> _Exercise brief_
After locating the line that contains "IC207 pin in+: VTH2 -> -12V" in the data below, set down exactly that line and each one after it through the line that contains "R201: 68 (GND, VS) -> none", and nothing more.

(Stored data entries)
◇ ◇ ◇ ◇
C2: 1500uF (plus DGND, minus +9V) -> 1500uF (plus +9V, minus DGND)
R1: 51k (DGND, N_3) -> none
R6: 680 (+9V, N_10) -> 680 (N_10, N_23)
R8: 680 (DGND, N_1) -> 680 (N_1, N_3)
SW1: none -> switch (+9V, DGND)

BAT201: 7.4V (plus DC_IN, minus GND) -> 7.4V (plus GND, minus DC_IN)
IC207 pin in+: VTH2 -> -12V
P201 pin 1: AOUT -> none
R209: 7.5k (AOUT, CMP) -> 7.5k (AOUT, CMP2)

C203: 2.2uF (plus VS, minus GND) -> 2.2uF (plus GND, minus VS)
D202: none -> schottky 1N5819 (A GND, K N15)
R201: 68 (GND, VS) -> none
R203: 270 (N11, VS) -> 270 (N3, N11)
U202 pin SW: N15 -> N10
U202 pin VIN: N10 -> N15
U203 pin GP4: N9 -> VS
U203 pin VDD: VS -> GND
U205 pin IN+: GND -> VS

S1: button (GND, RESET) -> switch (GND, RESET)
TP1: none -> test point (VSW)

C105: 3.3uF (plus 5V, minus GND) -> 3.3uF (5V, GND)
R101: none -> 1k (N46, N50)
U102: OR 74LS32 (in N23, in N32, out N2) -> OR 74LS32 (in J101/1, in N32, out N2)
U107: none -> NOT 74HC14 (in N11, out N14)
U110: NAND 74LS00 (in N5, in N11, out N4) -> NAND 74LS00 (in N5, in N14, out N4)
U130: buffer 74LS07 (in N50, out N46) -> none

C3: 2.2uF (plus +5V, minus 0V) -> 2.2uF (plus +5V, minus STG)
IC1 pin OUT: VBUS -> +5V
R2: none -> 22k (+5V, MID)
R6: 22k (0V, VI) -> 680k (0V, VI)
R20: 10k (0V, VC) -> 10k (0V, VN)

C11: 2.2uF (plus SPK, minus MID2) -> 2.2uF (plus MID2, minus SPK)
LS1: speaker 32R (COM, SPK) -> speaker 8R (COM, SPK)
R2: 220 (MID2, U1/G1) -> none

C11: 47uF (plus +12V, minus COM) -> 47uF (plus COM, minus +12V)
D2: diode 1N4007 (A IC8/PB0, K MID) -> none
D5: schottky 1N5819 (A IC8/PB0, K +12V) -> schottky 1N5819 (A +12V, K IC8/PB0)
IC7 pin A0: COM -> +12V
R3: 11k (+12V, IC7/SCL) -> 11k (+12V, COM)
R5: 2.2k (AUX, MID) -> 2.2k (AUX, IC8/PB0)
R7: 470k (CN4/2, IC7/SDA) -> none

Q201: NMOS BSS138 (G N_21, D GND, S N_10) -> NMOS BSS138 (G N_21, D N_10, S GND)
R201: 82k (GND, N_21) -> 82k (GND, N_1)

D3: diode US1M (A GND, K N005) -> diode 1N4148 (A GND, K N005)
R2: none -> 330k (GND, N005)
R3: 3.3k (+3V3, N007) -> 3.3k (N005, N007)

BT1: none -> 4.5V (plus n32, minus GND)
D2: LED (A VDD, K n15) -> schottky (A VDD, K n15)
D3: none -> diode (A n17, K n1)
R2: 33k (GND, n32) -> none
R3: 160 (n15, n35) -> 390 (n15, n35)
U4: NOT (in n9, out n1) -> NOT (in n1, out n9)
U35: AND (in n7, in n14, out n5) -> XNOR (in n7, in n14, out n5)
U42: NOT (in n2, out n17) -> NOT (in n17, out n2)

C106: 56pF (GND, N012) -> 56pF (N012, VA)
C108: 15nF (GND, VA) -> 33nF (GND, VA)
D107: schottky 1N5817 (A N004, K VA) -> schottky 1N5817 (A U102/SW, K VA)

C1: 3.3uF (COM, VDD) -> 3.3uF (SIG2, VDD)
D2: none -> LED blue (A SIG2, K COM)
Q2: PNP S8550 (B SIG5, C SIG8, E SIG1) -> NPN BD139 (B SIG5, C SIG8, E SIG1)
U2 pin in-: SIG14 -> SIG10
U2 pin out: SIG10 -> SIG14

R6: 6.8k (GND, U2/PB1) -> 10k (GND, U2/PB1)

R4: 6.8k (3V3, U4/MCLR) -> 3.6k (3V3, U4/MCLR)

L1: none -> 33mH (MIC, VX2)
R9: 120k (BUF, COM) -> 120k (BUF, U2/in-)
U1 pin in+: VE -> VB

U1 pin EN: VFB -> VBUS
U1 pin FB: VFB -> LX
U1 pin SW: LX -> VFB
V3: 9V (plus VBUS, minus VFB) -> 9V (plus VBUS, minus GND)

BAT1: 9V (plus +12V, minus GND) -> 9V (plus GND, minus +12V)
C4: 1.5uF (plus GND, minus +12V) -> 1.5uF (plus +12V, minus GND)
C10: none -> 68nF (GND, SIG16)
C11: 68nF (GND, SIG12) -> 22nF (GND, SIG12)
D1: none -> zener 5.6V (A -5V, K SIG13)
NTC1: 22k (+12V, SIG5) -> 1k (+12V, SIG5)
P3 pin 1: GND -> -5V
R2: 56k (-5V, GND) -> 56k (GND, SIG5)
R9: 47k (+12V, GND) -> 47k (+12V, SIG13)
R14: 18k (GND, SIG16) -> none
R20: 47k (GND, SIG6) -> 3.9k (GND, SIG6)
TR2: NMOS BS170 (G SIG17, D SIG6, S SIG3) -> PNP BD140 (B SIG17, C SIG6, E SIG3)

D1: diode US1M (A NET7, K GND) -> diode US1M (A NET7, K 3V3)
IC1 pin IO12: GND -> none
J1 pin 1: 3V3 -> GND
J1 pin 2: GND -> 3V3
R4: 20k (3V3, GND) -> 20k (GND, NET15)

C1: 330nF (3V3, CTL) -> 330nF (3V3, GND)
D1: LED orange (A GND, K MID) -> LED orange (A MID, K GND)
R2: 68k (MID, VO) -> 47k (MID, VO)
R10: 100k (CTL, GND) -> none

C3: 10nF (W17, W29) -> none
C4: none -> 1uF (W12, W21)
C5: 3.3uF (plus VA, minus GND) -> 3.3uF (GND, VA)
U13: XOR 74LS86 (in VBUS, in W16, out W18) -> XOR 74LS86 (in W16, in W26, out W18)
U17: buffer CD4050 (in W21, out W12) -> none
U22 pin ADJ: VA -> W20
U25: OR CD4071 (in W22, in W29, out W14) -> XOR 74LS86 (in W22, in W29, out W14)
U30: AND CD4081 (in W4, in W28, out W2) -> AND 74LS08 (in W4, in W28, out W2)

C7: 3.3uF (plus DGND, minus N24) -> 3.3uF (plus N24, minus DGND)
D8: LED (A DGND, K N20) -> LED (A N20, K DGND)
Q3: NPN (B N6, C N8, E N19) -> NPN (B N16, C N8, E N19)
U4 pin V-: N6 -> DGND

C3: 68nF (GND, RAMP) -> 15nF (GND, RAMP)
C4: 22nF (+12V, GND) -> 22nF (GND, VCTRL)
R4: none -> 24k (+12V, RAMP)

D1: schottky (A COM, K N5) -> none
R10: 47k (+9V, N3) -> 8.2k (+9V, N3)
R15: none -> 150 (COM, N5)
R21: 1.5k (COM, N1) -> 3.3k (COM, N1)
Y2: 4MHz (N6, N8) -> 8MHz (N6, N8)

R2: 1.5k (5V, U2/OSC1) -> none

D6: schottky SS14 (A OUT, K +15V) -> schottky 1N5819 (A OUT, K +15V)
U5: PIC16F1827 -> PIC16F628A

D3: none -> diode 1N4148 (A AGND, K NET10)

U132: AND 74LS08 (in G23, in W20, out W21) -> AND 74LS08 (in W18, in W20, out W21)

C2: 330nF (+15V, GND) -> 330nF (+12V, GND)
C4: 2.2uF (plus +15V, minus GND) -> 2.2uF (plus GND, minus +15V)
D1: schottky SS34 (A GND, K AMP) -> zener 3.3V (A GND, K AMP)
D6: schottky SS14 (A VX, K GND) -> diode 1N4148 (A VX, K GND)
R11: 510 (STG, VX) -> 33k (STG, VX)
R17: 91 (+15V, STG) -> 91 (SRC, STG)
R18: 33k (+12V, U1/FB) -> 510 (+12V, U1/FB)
◇ ◇ ◇ ◇
> _Task solution_
IC207 pin in+: VTH2 -> -12V
P201 pin 1: AOUT -> none
R209: 7.5k (AOUT, CMP) -> 7.5k (AOUT, CMP2)

C203: 2.2uF (plus VS, minus GND) -> 2.2uF (plus GND, minus VS)
D202: none -> schottky 1N5819 (A GND, K N15)
R201: 68 (GND, VS) -> none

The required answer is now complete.